◆ Given data
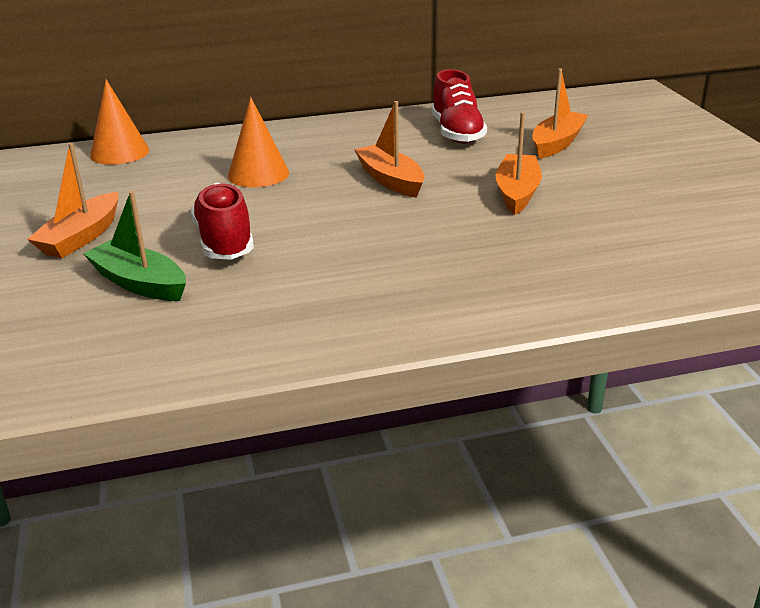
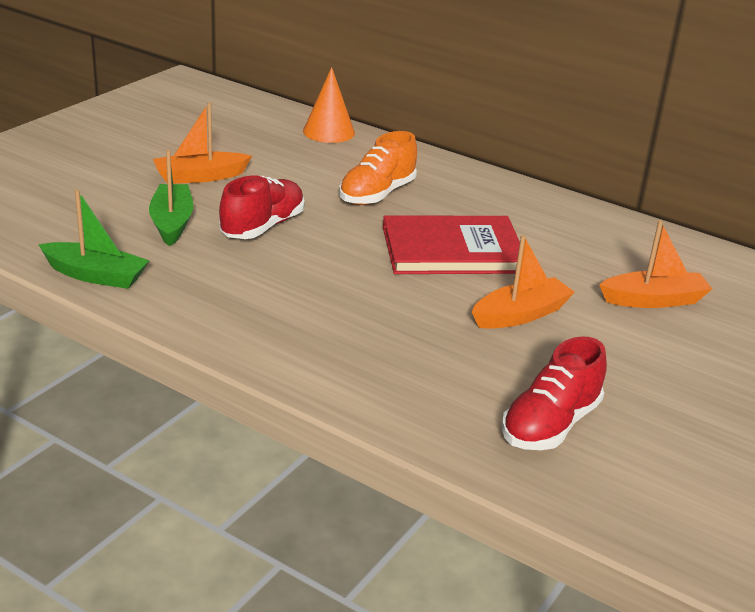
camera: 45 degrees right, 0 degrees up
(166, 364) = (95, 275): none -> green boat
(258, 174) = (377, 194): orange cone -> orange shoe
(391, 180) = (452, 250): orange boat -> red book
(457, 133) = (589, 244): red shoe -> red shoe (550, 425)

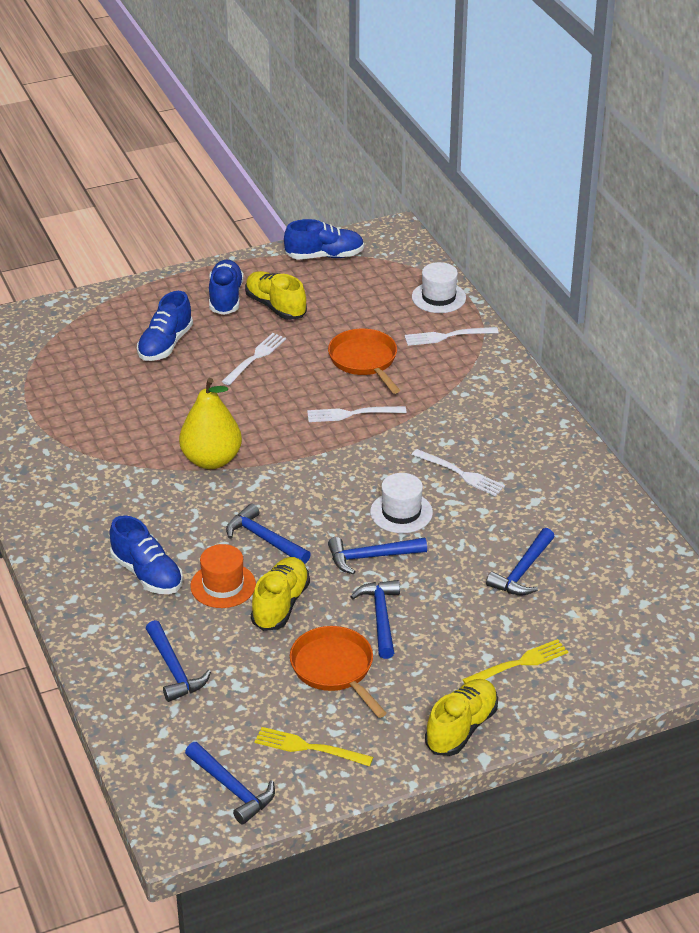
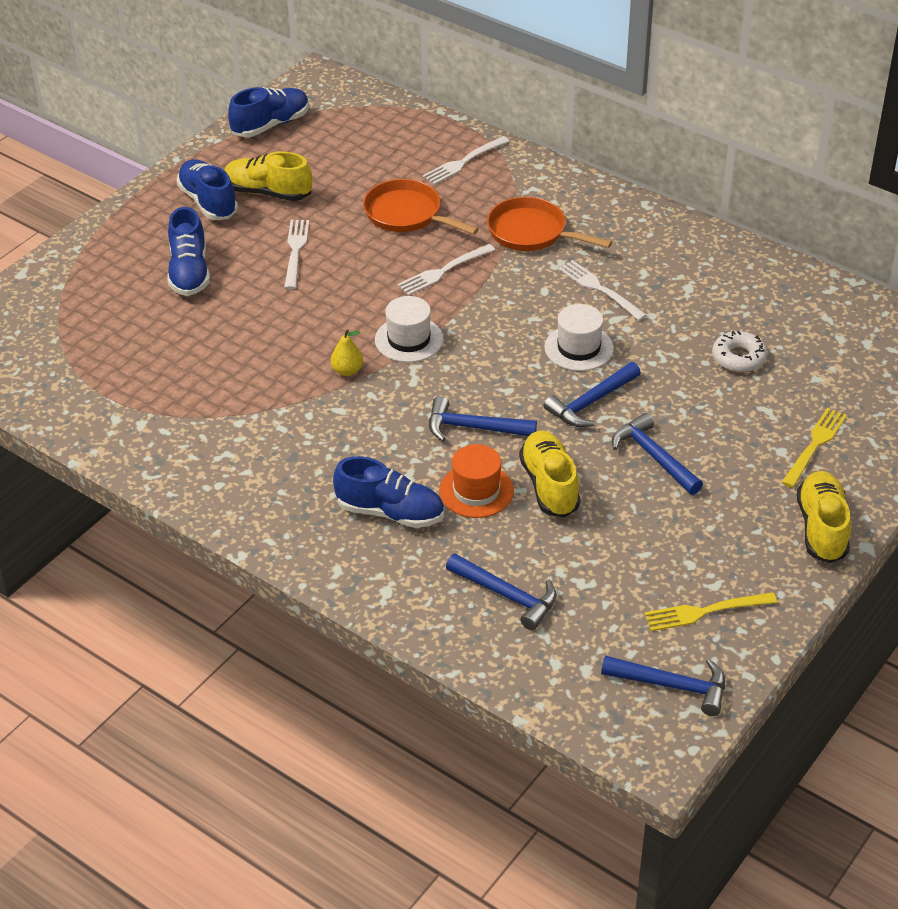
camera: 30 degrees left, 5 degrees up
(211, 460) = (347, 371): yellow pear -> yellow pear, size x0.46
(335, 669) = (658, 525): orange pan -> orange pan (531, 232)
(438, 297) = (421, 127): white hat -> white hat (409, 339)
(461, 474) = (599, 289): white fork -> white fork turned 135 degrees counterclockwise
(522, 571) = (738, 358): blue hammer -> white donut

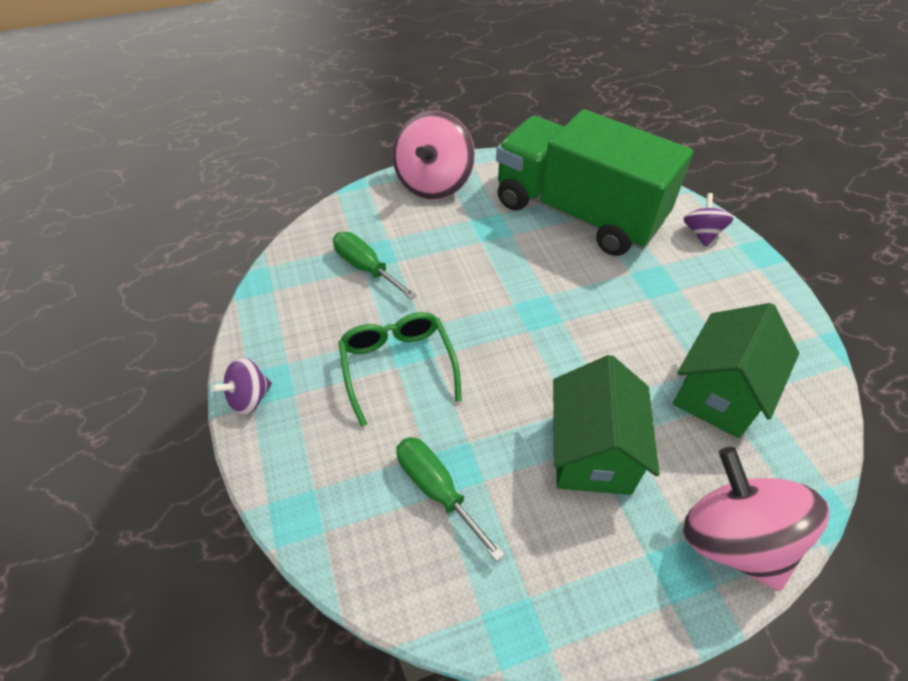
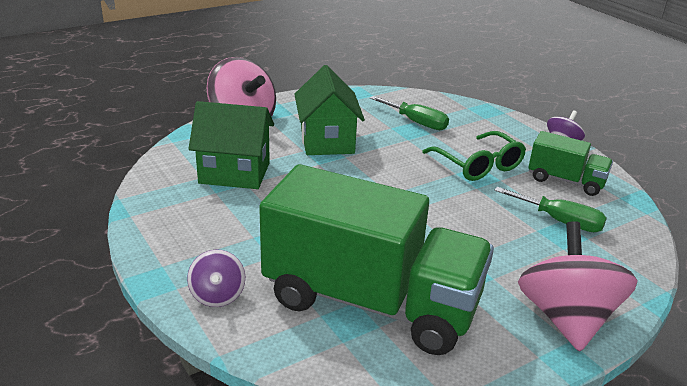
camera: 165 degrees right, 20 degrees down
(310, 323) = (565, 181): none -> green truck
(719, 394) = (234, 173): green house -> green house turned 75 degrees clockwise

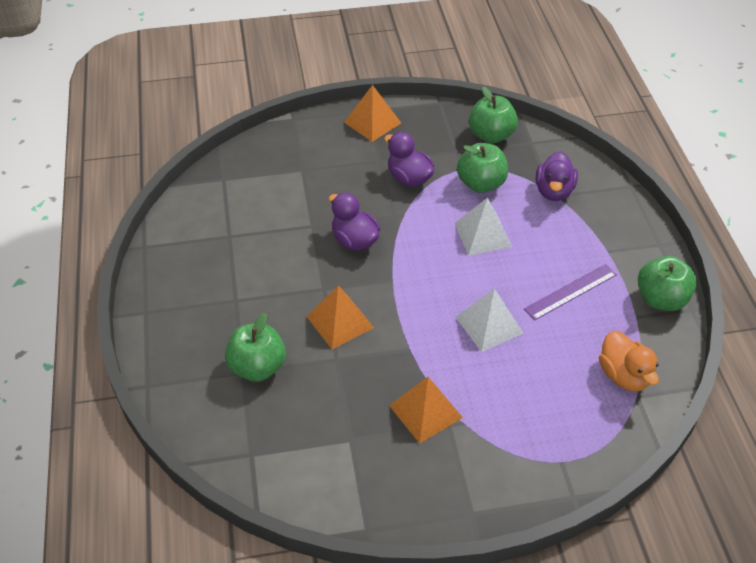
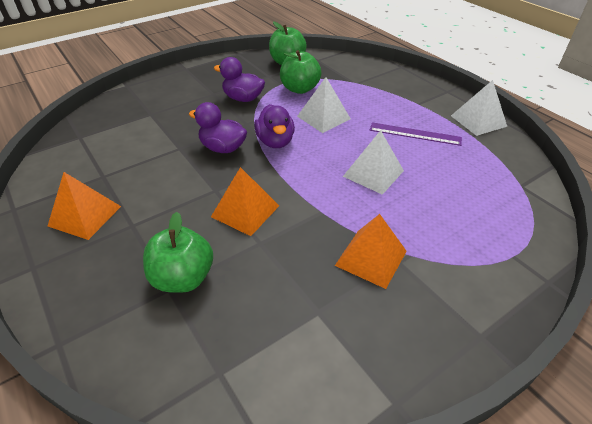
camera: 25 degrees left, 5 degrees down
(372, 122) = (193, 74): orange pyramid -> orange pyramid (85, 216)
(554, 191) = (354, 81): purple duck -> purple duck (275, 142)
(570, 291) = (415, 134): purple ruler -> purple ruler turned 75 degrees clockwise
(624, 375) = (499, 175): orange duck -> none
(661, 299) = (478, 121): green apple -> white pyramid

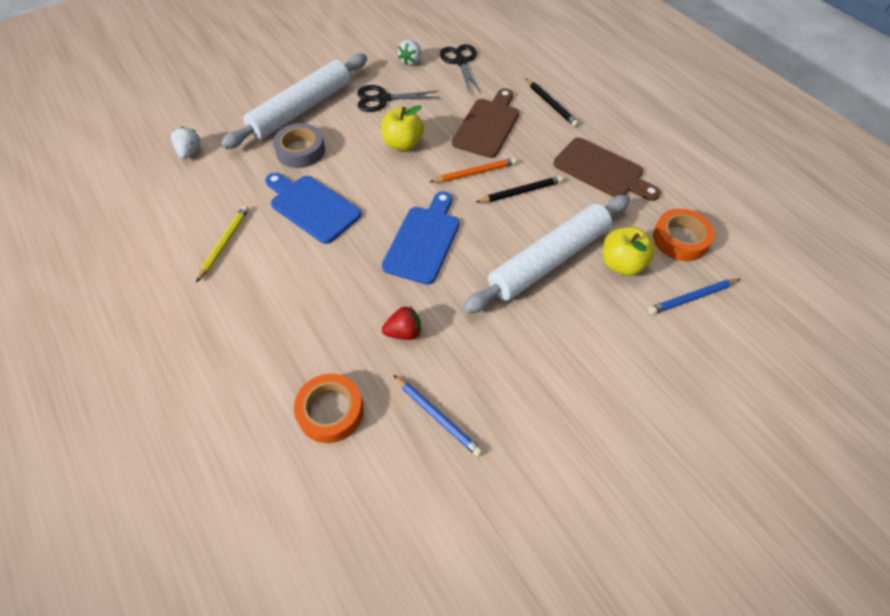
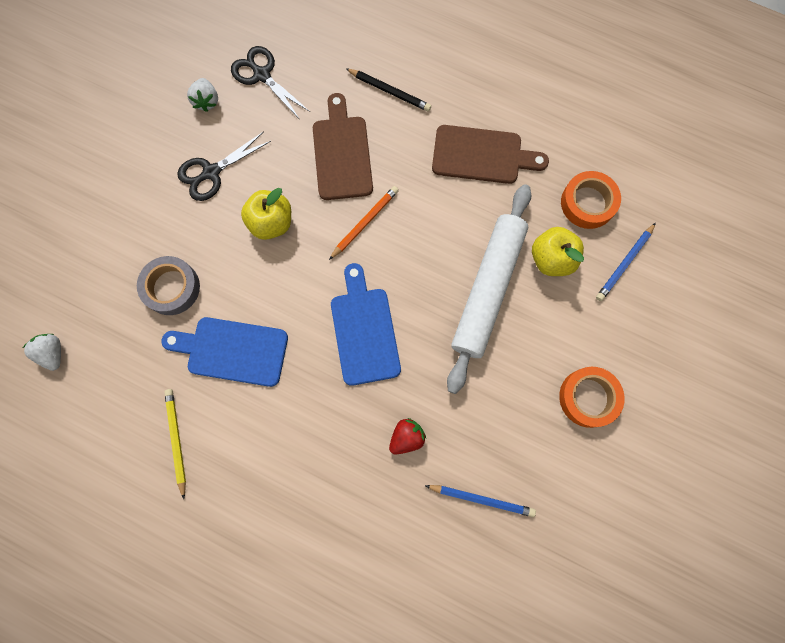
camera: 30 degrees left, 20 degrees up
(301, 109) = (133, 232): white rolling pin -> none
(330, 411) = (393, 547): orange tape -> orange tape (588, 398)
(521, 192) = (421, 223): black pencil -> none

◆ What to do
In copying the material, drop all pictures and keep everything else identical.

◆ Exercise result
camera: 45 degrees right, 0 degrees up
(166, 364) = (95, 275): none -> green boat
(258, 174) = (377, 194): orange cone -> orange shoe
(391, 180) = (452, 250): orange boat -> red book
(457, 133) = (589, 244): red shoe -> red shoe (550, 425)

camera: 30 degrees left, 5 degrees up
(211, 460) = (347, 371): yellow pear -> yellow pear, size x0.46
(335, 669) = (658, 525): orange pan -> orange pan (531, 232)
(438, 297) = (421, 127): white hat -> white hat (409, 339)
(461, 474) = (599, 289): white fork -> white fork turned 135 degrees counterclockwise
(522, 571) = (738, 358): blue hammer -> white donut

camera: 165 degrees right, 20 degrees down
(310, 323) = (565, 181): none -> green truck
(719, 394) = (234, 173): green house -> green house turned 75 degrees clockwise

camera: 25 degrees left, 5 degrees down
(372, 122) = (193, 74): orange pyramid -> orange pyramid (85, 216)
(554, 191) = (354, 81): purple duck -> purple duck (275, 142)
(570, 291) = (415, 134): purple ruler -> purple ruler turned 75 degrees clockwise
(624, 375) = (499, 175): orange duck -> none
(661, 299) = (478, 121): green apple -> white pyramid

camera: 30 degrees left, 20 degrees up
(301, 109) = (133, 232): white rolling pin -> none
(330, 411) = (393, 547): orange tape -> orange tape (588, 398)
(521, 192) = (421, 223): black pencil -> none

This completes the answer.